Provided information Block Start

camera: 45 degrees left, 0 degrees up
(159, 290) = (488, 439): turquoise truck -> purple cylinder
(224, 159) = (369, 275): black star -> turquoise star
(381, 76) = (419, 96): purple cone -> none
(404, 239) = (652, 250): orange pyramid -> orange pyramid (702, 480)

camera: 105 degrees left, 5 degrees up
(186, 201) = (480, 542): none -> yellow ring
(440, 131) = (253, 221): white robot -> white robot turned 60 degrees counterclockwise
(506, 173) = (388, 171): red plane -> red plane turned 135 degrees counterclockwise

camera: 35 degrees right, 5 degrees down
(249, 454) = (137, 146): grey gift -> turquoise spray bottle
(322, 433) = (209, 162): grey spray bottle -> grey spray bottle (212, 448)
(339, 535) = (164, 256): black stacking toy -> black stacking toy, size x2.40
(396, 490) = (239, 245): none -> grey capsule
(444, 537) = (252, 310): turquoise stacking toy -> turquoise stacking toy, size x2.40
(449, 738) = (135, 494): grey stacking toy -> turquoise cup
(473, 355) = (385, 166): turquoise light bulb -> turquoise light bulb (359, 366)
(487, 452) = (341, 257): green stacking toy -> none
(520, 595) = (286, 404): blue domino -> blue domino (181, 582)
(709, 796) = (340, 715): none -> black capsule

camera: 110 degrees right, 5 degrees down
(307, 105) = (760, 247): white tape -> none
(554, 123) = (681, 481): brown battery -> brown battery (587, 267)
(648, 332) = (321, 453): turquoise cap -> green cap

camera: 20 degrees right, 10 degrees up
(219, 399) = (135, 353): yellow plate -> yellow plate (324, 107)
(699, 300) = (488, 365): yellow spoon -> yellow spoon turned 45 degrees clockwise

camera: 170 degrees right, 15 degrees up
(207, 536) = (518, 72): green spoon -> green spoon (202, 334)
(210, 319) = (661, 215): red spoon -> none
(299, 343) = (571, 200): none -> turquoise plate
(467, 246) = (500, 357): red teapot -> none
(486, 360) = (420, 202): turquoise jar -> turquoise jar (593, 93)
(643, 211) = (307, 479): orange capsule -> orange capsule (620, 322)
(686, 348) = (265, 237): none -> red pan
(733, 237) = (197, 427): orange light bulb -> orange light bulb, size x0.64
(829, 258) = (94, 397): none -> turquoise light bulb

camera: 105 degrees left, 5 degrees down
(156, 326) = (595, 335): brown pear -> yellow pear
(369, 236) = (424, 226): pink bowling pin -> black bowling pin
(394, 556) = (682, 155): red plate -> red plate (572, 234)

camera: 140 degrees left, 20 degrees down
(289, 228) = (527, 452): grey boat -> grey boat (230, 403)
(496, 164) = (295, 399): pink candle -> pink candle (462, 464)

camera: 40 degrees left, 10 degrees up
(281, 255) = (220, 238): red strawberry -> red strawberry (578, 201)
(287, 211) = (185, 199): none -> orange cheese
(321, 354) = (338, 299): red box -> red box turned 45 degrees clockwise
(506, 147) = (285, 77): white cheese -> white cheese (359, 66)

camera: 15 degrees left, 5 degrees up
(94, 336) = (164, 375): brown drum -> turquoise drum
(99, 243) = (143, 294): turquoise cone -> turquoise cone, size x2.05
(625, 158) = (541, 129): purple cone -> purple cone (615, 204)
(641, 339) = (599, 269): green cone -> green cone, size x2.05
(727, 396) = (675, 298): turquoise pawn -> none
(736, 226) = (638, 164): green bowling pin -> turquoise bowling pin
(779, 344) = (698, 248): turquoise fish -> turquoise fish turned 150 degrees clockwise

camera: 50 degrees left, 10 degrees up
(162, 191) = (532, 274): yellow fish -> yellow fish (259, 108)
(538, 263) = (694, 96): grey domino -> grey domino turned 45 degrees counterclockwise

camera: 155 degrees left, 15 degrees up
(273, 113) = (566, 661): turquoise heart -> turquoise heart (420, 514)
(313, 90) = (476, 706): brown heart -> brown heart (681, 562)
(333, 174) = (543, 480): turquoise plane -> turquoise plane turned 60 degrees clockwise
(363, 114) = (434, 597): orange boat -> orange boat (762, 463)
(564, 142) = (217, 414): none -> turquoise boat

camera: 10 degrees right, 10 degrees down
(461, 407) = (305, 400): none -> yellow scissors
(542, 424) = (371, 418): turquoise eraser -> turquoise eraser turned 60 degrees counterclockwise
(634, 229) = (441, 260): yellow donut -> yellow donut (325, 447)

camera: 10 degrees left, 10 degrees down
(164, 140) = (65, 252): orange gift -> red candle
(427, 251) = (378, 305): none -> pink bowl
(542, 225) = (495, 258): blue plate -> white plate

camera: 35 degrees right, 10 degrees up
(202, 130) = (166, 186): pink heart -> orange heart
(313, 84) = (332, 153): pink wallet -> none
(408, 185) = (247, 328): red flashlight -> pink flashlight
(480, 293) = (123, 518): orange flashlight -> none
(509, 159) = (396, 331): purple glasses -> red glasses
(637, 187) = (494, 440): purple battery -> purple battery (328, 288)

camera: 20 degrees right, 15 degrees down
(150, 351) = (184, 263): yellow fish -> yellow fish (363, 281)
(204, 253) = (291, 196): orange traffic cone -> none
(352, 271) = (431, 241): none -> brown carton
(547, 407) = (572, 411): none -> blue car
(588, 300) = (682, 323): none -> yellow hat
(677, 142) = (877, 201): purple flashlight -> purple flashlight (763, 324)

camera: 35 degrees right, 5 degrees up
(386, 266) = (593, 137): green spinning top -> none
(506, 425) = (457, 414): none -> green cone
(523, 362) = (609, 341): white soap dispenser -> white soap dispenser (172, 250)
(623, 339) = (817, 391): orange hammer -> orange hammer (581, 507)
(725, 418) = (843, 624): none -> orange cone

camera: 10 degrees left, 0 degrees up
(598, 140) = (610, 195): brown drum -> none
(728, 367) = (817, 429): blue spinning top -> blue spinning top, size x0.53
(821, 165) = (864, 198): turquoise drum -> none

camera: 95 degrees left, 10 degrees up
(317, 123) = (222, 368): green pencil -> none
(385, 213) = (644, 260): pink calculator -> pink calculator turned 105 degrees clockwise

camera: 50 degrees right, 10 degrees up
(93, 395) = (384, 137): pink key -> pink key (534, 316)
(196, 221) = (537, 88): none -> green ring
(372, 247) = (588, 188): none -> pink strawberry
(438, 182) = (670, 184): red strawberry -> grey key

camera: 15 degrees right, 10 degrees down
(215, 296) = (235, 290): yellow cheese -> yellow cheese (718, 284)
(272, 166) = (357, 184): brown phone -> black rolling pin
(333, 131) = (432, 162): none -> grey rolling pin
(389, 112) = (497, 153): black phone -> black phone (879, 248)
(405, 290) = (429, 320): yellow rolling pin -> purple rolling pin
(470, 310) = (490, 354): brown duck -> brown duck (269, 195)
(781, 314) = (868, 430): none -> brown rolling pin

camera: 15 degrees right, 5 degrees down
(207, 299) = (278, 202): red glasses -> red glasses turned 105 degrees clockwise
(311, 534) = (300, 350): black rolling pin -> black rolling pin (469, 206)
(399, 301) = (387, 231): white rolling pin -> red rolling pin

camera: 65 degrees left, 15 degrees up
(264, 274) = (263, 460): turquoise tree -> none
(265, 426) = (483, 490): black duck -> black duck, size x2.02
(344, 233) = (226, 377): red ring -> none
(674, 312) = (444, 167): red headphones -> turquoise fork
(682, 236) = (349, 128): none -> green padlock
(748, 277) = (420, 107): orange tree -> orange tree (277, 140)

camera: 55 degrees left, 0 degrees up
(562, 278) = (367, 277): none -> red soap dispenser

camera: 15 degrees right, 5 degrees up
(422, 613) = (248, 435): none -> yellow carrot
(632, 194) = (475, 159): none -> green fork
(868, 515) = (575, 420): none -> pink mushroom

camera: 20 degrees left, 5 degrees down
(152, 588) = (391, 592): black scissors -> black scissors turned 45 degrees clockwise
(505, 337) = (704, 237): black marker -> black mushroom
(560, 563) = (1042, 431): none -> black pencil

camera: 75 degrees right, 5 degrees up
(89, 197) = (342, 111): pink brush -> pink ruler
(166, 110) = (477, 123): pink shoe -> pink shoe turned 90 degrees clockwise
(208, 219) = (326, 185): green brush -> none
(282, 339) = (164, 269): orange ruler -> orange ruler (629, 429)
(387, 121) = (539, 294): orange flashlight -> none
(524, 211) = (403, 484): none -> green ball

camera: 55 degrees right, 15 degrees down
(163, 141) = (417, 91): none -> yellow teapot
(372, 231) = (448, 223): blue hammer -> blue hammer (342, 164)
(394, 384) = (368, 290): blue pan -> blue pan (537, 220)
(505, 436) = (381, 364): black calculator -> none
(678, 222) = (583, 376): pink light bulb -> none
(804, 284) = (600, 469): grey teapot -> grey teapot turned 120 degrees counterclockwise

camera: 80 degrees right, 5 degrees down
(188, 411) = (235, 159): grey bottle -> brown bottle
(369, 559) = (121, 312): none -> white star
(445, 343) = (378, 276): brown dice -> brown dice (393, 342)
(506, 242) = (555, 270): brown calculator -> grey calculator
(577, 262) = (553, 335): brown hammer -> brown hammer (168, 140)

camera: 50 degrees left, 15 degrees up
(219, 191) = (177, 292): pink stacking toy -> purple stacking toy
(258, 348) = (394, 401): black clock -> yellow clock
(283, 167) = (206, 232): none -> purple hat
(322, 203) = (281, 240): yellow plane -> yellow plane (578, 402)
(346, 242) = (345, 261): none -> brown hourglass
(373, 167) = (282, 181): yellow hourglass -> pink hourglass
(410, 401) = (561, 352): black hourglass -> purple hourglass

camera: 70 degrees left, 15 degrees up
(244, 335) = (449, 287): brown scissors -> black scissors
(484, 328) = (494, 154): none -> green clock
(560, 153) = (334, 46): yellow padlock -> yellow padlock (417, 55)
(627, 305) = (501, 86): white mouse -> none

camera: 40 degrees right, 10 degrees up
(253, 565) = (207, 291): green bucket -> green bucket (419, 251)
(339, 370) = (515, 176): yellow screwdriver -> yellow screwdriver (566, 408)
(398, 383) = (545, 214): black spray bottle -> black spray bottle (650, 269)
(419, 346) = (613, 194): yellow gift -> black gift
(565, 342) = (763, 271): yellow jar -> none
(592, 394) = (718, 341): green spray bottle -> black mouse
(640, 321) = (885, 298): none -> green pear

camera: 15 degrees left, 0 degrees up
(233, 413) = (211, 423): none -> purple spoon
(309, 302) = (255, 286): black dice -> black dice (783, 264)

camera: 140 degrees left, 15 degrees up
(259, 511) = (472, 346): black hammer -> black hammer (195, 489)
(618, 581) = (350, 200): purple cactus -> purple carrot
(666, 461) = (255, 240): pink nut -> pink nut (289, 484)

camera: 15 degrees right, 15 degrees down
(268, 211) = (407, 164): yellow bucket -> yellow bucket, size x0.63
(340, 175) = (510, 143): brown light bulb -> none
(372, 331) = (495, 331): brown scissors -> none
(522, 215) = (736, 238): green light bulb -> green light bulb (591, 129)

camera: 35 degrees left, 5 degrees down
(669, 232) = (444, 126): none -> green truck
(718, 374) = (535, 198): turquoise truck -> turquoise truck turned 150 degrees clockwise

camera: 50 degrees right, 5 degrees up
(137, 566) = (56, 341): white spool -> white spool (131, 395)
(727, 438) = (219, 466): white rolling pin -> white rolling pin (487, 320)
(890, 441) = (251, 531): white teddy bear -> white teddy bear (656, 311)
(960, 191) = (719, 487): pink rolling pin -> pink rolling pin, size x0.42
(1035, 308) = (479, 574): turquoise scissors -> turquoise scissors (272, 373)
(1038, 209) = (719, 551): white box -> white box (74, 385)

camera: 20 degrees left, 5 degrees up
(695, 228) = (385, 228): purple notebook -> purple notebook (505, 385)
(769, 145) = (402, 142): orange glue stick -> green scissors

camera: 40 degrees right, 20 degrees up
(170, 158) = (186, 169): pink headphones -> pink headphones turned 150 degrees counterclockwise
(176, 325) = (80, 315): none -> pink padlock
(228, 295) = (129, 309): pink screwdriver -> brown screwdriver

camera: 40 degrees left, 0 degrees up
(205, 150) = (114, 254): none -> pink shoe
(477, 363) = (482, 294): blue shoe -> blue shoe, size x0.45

Provided information Block End

- **What you need to do**
Looking at the data above, return every line from the one with "camera: 15 degrees right, 5 degrees down" down to the one with "(505, 337) = (704, 237): black", exactly and inclusively.

- **Answer space**
camera: 15 degrees right, 5 degrees down
(207, 299) = (278, 202): red glasses -> red glasses turned 105 degrees clockwise
(311, 534) = (300, 350): black rolling pin -> black rolling pin (469, 206)
(399, 301) = (387, 231): white rolling pin -> red rolling pin

camera: 65 degrees left, 15 degrees up
(264, 274) = (263, 460): turquoise tree -> none
(265, 426) = (483, 490): black duck -> black duck, size x2.02
(344, 233) = (226, 377): red ring -> none
(674, 312) = (444, 167): red headphones -> turquoise fork
(682, 236) = (349, 128): none -> green padlock
(748, 277) = (420, 107): orange tree -> orange tree (277, 140)

camera: 55 degrees left, 0 degrees up
(562, 278) = (367, 277): none -> red soap dispenser

camera: 15 degrees right, 5 degrees up
(422, 613) = (248, 435): none -> yellow carrot
(632, 194) = (475, 159): none -> green fork
(868, 515) = (575, 420): none -> pink mushroom

camera: 20 degrees left, 5 degrees down
(152, 588) = (391, 592): black scissors -> black scissors turned 45 degrees clockwise
(505, 337) = (704, 237): black marker -> black mushroom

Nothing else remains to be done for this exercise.